Top of ENTRIES SUPPLIED

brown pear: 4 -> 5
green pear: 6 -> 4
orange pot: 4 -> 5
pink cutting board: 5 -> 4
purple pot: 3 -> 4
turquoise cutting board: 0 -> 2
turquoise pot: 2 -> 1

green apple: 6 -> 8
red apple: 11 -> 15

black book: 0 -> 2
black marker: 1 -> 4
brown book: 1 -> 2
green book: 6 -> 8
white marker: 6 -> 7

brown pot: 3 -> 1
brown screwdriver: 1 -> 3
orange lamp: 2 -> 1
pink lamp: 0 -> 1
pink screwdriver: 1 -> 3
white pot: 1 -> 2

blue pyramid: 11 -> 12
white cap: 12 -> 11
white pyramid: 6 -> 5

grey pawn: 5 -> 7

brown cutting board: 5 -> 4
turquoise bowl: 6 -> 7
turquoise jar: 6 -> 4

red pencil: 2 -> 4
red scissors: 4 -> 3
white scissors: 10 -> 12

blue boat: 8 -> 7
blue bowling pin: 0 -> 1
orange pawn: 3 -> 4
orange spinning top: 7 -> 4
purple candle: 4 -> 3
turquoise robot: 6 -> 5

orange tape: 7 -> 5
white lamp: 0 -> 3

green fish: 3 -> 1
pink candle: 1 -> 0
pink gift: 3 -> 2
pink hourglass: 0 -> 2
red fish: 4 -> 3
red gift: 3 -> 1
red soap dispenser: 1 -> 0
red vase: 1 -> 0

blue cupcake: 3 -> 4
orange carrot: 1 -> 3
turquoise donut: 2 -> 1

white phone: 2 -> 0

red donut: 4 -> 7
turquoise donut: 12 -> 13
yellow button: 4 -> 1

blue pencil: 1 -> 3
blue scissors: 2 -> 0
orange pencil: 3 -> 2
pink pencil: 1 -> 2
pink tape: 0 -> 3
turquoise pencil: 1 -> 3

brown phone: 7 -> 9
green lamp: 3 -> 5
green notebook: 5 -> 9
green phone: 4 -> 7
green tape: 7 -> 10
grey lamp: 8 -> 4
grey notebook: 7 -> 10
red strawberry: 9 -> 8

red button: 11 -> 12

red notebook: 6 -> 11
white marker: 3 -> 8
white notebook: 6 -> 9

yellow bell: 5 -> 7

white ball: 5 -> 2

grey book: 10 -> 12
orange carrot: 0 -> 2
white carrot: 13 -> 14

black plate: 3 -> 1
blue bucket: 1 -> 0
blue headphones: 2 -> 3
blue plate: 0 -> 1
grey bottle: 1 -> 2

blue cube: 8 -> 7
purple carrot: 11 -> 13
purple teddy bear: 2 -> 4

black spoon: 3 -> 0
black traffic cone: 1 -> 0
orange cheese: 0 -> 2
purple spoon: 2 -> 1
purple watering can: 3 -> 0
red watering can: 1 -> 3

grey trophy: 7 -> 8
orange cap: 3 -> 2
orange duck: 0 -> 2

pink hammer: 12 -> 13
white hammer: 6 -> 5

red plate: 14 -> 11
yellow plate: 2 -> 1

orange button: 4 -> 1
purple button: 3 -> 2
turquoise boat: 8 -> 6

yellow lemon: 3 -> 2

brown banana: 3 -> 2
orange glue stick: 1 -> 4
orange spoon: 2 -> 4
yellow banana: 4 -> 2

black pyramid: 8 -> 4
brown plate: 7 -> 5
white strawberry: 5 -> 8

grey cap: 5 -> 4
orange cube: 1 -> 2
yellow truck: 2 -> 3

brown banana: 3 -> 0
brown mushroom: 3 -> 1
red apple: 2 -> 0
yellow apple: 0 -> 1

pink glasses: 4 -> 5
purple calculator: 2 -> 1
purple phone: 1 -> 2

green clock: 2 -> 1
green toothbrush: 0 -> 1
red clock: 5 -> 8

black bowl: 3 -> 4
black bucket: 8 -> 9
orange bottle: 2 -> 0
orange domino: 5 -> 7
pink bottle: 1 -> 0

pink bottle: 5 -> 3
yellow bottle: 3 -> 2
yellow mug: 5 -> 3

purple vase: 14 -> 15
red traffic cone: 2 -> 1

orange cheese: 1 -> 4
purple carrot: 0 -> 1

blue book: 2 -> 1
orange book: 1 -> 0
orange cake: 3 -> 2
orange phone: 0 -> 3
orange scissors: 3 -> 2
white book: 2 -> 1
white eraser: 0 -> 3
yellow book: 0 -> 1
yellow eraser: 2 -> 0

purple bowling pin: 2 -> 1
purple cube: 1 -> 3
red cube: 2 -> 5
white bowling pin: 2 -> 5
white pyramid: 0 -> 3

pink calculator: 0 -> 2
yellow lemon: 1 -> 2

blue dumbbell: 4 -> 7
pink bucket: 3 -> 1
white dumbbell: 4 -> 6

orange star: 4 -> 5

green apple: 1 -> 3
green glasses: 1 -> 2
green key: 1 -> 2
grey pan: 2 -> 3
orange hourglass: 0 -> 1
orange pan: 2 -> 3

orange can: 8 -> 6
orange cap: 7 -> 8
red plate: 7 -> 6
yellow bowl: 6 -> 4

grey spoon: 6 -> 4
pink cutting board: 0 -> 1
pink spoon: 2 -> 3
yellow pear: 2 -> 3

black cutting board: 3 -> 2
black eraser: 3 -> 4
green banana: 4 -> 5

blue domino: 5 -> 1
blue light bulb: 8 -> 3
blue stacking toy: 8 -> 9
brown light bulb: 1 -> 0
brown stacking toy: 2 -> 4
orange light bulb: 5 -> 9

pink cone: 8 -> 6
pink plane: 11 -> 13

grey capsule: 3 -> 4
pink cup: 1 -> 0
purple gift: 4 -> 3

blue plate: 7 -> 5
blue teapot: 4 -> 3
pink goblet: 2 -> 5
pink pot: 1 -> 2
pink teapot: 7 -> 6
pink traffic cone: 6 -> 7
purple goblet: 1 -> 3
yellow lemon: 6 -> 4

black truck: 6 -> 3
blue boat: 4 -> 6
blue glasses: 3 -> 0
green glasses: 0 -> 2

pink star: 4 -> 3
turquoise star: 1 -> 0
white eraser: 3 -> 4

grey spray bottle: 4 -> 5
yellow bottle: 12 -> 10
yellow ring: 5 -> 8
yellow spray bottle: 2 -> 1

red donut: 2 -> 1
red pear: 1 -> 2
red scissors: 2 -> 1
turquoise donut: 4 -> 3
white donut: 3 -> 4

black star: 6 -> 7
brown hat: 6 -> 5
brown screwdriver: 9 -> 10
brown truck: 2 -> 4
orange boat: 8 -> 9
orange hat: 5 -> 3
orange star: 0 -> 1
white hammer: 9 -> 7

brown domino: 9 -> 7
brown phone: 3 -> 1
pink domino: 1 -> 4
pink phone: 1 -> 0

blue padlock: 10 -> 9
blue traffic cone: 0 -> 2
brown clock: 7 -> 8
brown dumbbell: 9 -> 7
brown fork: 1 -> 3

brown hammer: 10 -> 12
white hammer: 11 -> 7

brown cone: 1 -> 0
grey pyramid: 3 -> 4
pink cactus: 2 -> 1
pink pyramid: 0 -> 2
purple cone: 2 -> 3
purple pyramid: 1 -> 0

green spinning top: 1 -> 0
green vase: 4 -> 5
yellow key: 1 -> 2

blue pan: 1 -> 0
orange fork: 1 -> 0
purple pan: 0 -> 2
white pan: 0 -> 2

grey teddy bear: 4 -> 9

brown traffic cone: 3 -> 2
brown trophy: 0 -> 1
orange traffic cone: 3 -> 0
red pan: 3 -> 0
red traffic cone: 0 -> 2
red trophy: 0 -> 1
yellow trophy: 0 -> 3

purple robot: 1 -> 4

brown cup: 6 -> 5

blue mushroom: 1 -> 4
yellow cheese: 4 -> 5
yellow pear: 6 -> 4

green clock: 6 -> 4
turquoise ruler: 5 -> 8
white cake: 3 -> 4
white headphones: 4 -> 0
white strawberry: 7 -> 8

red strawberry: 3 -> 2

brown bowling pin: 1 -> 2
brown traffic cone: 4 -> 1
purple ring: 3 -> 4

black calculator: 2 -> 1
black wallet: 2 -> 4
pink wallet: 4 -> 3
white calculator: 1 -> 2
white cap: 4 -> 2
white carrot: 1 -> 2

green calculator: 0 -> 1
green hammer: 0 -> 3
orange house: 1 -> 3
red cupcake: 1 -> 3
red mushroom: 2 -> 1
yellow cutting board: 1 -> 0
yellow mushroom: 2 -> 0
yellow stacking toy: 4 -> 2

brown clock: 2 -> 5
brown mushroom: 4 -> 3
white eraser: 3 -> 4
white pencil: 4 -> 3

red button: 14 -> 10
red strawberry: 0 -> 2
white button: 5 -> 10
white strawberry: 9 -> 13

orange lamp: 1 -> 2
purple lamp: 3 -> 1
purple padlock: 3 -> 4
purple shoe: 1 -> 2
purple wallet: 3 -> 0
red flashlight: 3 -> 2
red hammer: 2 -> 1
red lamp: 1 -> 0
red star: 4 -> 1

Bottom of ENTRIES SUPPLIED

Reproduce the lines of the entries above from the one with "grey book: 10 -> 12" to the one with "brown mushroom: 3 -> 1", both included, exactly and without any other line.

RESULT OF THE EXERCISE:
grey book: 10 -> 12
orange carrot: 0 -> 2
white carrot: 13 -> 14

black plate: 3 -> 1
blue bucket: 1 -> 0
blue headphones: 2 -> 3
blue plate: 0 -> 1
grey bottle: 1 -> 2

blue cube: 8 -> 7
purple carrot: 11 -> 13
purple teddy bear: 2 -> 4

black spoon: 3 -> 0
black traffic cone: 1 -> 0
orange cheese: 0 -> 2
purple spoon: 2 -> 1
purple watering can: 3 -> 0
red watering can: 1 -> 3

grey trophy: 7 -> 8
orange cap: 3 -> 2
orange duck: 0 -> 2

pink hammer: 12 -> 13
white hammer: 6 -> 5

red plate: 14 -> 11
yellow plate: 2 -> 1

orange button: 4 -> 1
purple button: 3 -> 2
turquoise boat: 8 -> 6

yellow lemon: 3 -> 2

brown banana: 3 -> 2
orange glue stick: 1 -> 4
orange spoon: 2 -> 4
yellow banana: 4 -> 2

black pyramid: 8 -> 4
brown plate: 7 -> 5
white strawberry: 5 -> 8

grey cap: 5 -> 4
orange cube: 1 -> 2
yellow truck: 2 -> 3

brown banana: 3 -> 0
brown mushroom: 3 -> 1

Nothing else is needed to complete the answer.